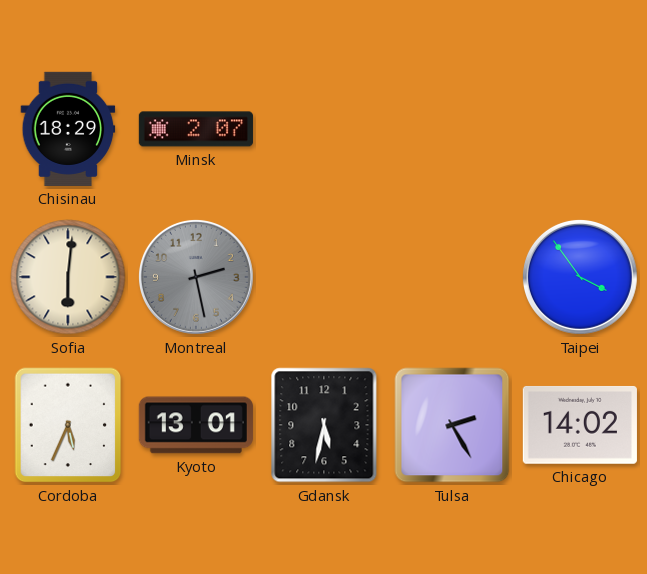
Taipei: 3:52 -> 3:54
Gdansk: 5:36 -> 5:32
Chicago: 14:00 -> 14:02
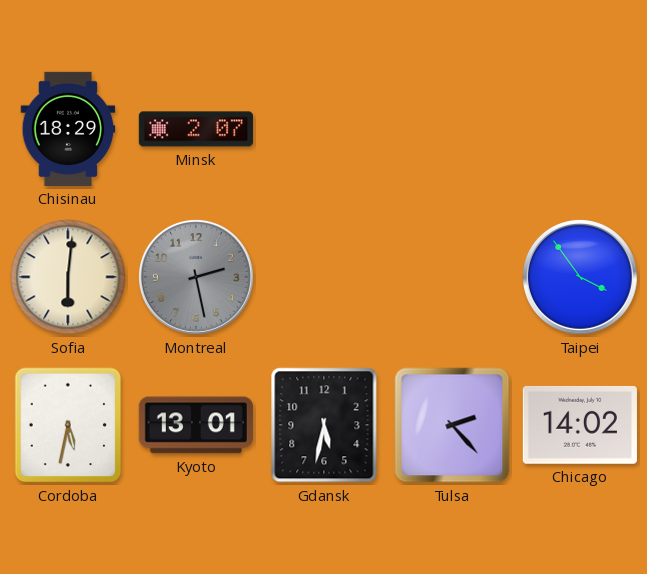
Cordoba: 5:34 -> 5:32
Tulsa: 2:25 -> 2:23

#### [Problem]
Reproduce every line of the records above word for word, leaving out the pictures.

#### [Reply to the exercise]
Taipei: 3:52 -> 3:54
Gdansk: 5:36 -> 5:32
Chicago: 14:00 -> 14:02
Cordoba: 5:34 -> 5:32
Tulsa: 2:25 -> 2:23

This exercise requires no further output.